* _SHORT PROBLEM_
Format each line of the records below as a Markdown table with the columns "Row" and "Line," numbering the rows and skipping blank lines. Leave the pictures out of the table.

=== SUPPLIED INFORMATION ===

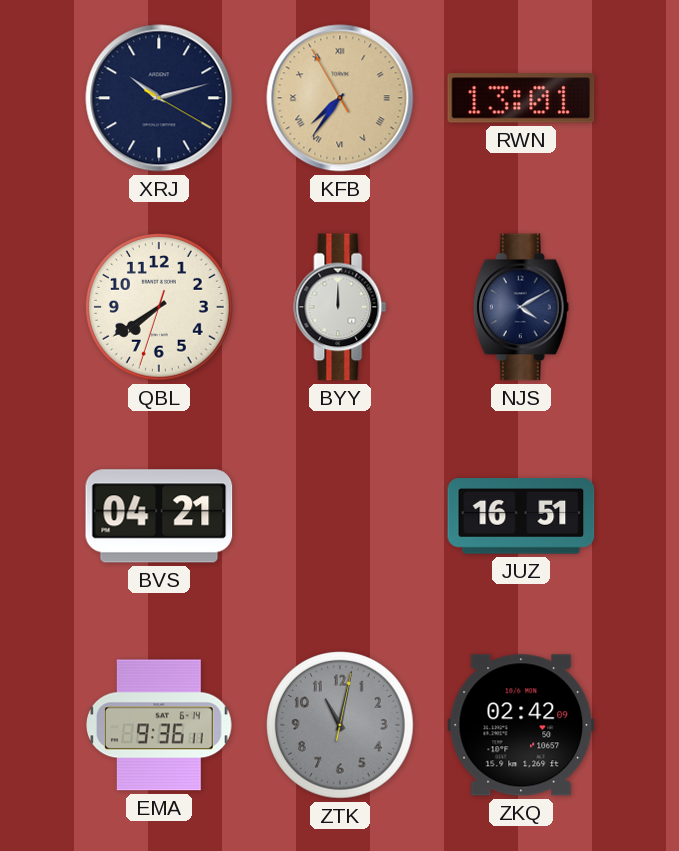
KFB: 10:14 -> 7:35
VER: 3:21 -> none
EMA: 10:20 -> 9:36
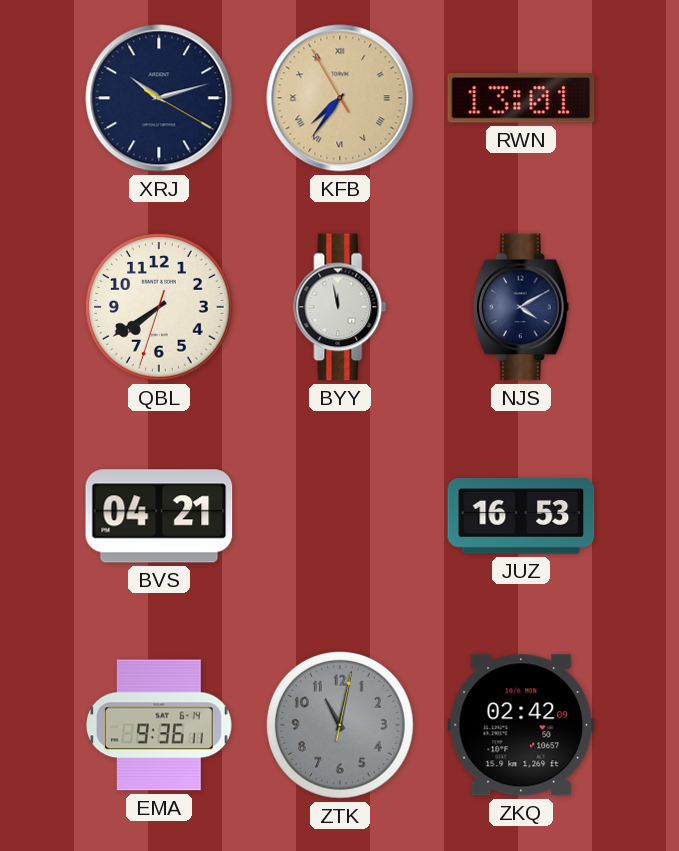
BYY: 12:00 -> 11:58
JUZ: 16:51 -> 16:53
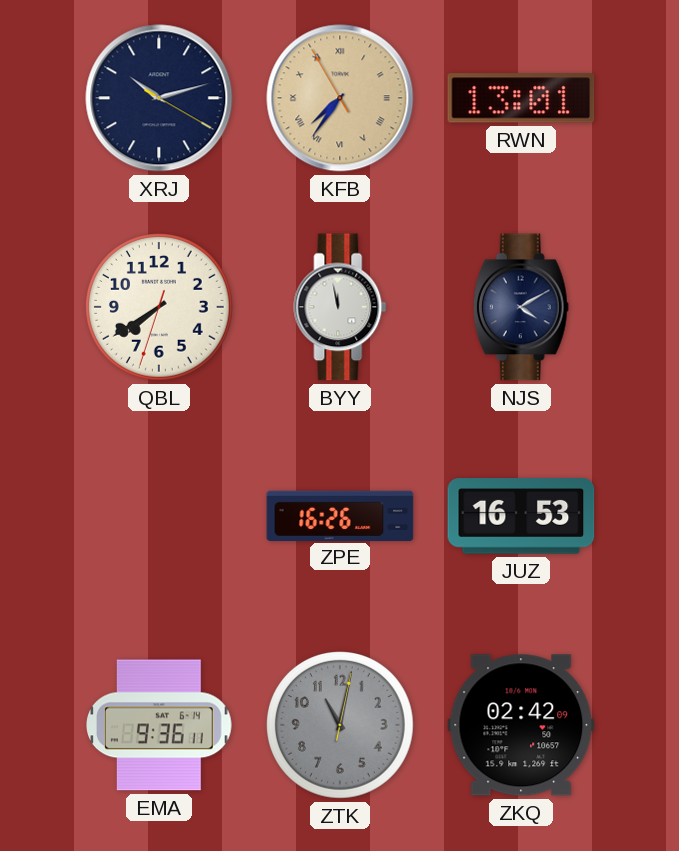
BVS: 04:21 -> none
ZPE: none -> 16:26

===

* _COMPLETE RESPONSE_
| Row | Line |
|---|---|
| 1 | KFB: 10:14 -> 7:35 |
| 2 | VER: 3:21 -> none |
| 3 | EMA: 10:20 -> 9:36 |
| 4 | BYY: 12:00 -> 11:58 |
| 5 | JUZ: 16:51 -> 16:53 |
| 6 | BVS: 04:21 -> none |
| 7 | ZPE: none -> 16:26 |